**The task**
Lines below starting with the line with "(268, 137) = (420, 363): none" and going on through the line with "(663, 115) = (640, 130): pink" must be output exactly; the rest of the records must be left out.

[Scene image comparisons]
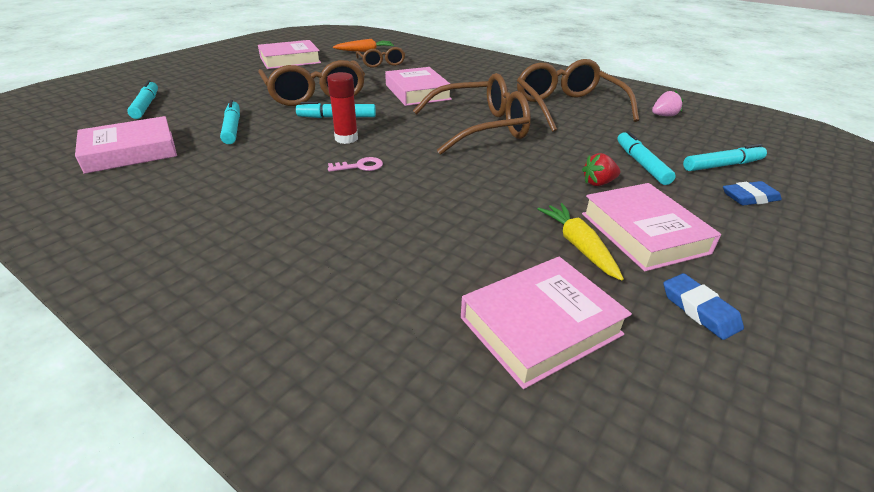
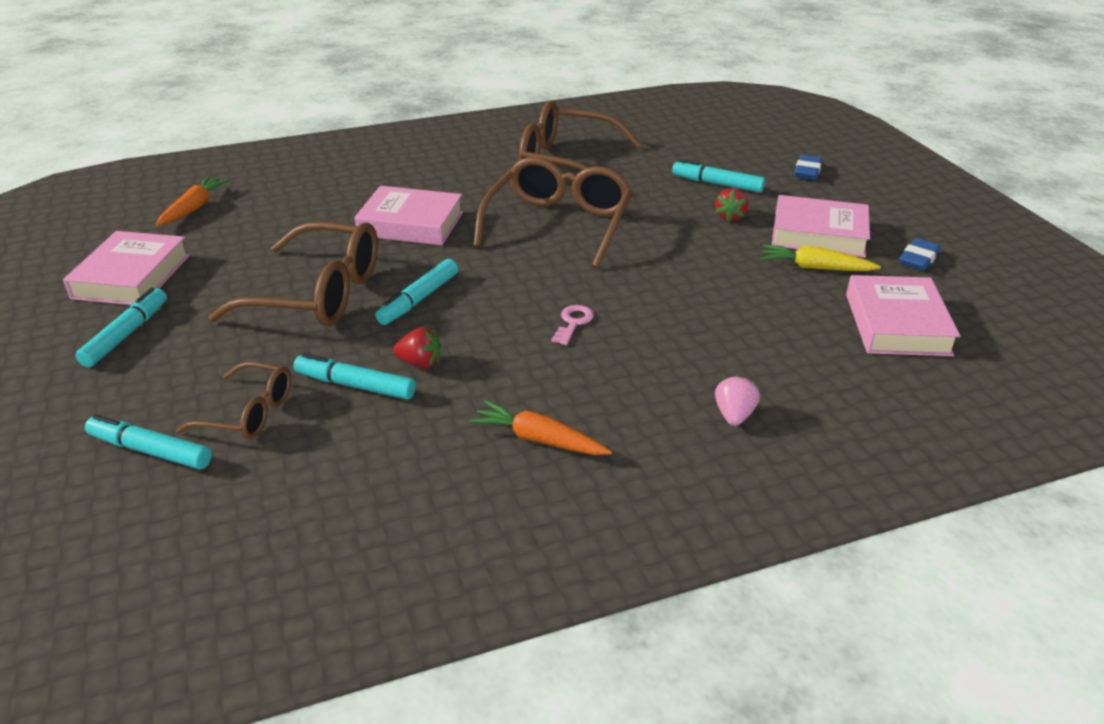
camera: 55 degrees left, 0 degrees up
(130, 152) = (335, 487): pink book -> none
(208, 194) = (539, 439): none -> orange carrot
(268, 137) = (420, 363): none -> red strawberry
(346, 138) = (491, 311): red glue stick -> none
(381, 63) = (268, 213): brown glasses -> brown glasses (249, 413)
(663, 115) = (640, 130): pink strawberry -> pink strawberry (734, 415)
(699, 310) = (918, 259): blue eraser -> blue eraser turned 60 degrees counterclockwise
(722, 165) = (752, 155): turquoise marker -> turquoise marker (126, 335)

**Answer to this exercise**
(268, 137) = (420, 363): none -> red strawberry
(346, 138) = (491, 311): red glue stick -> none
(381, 63) = (268, 213): brown glasses -> brown glasses (249, 413)
(663, 115) = (640, 130): pink strawberry -> pink strawberry (734, 415)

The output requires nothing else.